DATA EXTRACT.
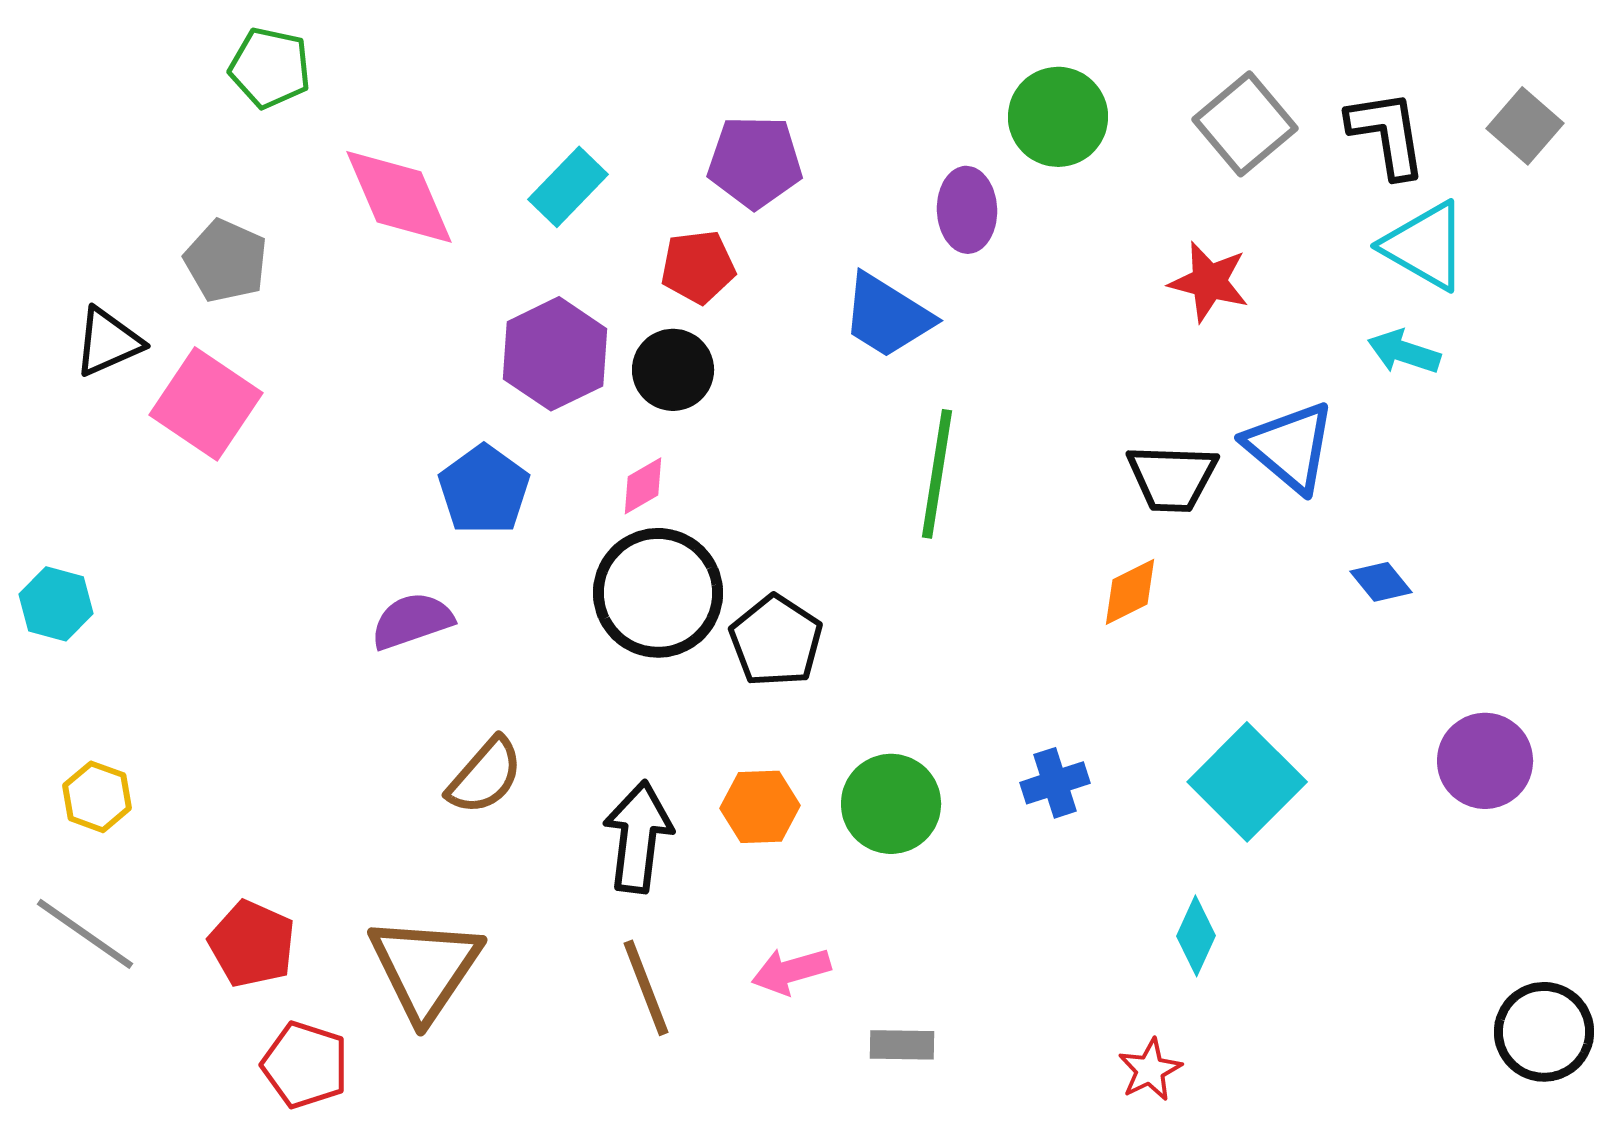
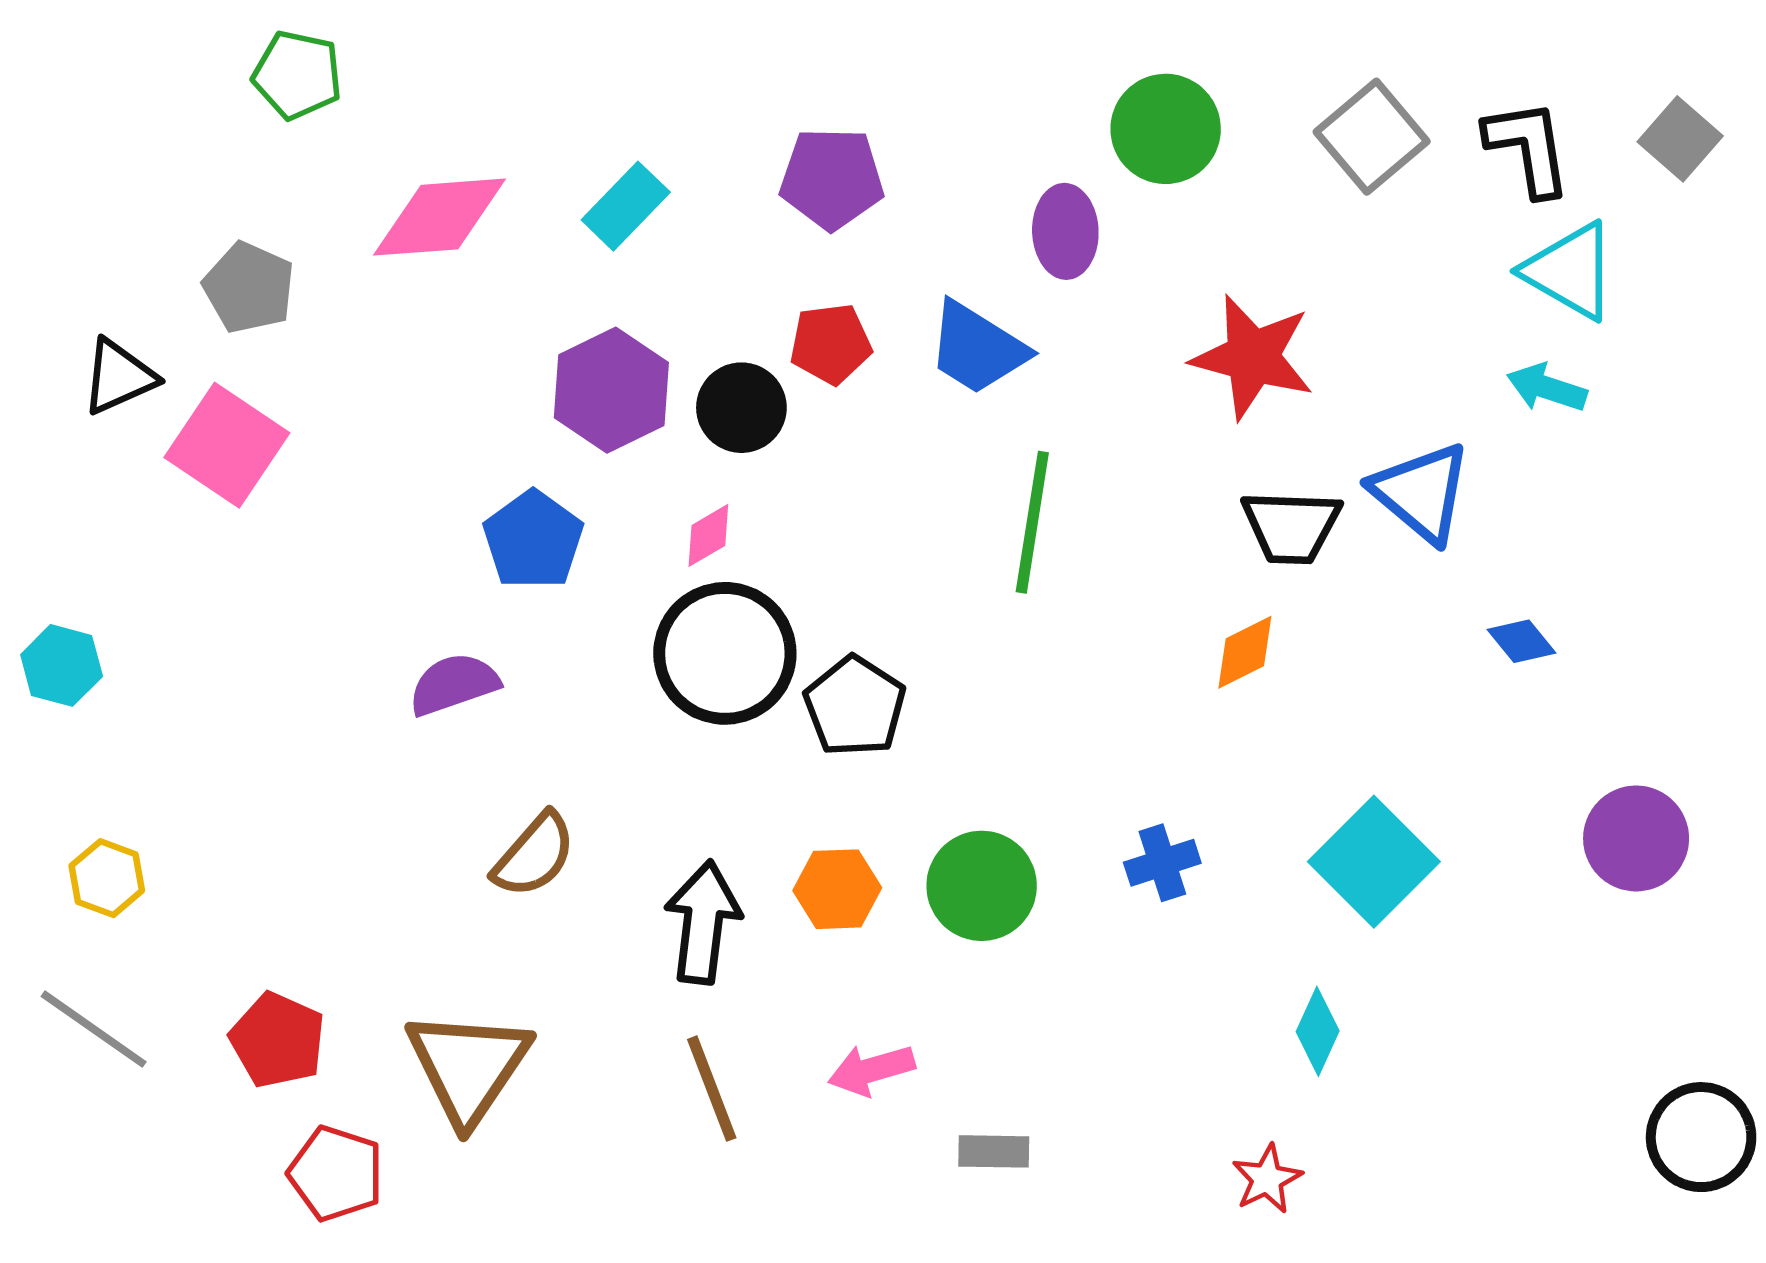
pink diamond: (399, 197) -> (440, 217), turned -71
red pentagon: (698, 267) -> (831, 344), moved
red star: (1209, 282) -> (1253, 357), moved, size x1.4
* * *
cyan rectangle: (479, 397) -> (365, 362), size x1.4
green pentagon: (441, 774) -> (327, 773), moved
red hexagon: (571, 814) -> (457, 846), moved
---
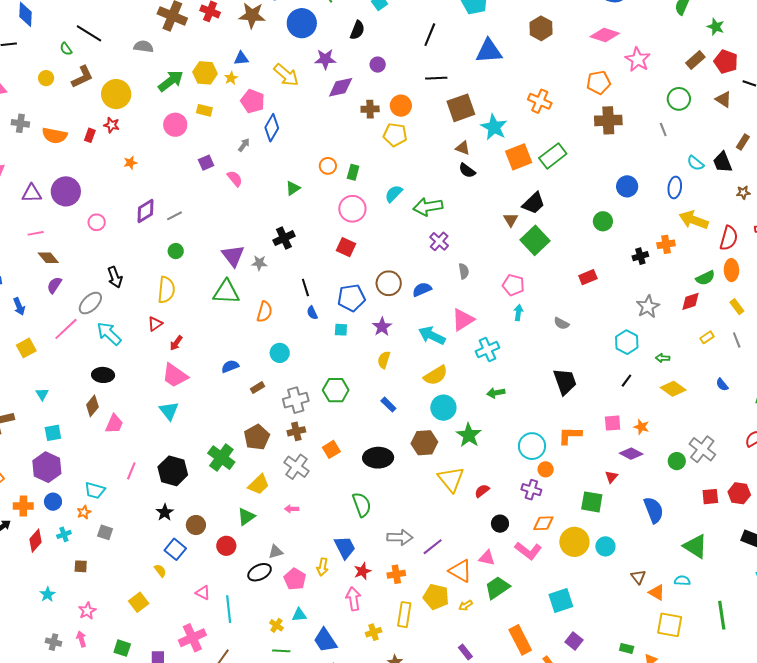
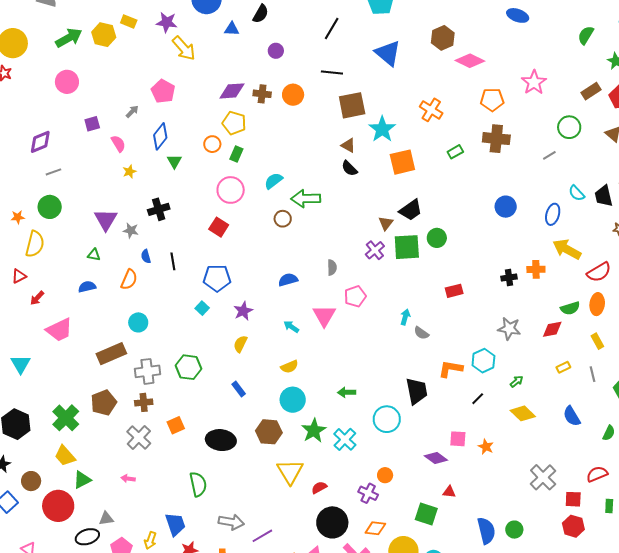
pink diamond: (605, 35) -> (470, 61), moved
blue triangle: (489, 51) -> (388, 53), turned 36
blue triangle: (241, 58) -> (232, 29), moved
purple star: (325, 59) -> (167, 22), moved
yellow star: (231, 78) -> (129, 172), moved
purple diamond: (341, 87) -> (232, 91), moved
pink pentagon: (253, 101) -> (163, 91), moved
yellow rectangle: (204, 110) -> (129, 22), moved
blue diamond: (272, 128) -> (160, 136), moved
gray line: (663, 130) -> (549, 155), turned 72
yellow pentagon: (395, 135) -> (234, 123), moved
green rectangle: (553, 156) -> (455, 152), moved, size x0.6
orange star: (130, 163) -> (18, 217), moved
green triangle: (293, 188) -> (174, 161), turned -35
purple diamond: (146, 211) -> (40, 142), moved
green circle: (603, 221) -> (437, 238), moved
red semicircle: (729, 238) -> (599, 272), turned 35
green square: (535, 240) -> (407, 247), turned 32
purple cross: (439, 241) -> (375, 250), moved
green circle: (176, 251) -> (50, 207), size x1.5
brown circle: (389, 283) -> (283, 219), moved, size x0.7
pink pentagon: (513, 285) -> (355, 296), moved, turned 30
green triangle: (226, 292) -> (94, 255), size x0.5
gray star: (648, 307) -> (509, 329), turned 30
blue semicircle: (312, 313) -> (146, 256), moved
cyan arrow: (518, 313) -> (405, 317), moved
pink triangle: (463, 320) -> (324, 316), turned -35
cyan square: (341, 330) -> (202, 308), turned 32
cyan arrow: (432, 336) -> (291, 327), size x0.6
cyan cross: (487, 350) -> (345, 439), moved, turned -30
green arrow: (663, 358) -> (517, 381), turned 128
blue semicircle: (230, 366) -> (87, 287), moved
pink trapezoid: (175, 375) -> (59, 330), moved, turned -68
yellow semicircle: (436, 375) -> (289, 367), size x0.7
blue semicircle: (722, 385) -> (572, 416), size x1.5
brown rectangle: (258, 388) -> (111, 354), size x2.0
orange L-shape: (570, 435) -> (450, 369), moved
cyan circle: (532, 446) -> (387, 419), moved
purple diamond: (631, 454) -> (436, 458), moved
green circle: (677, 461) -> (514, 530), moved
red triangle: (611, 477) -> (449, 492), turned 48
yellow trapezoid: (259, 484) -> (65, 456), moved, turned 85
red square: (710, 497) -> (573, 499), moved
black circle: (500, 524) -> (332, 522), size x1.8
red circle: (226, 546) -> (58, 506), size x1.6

TASK REQUIREMENTS.
Look above for the line holding "green triangle: (226, 292)" and the line holding "blue semicircle: (230, 366)", then output exactly those two lines and every line between them, nothing more.

RESULT OF THE TASK.
green triangle: (226, 292) -> (94, 255), size x0.5
gray star: (648, 307) -> (509, 329), turned 30
blue semicircle: (312, 313) -> (146, 256), moved
cyan arrow: (518, 313) -> (405, 317), moved
pink triangle: (463, 320) -> (324, 316), turned -35
cyan square: (341, 330) -> (202, 308), turned 32
cyan arrow: (432, 336) -> (291, 327), size x0.6
cyan cross: (487, 350) -> (345, 439), moved, turned -30
green arrow: (663, 358) -> (517, 381), turned 128
blue semicircle: (230, 366) -> (87, 287), moved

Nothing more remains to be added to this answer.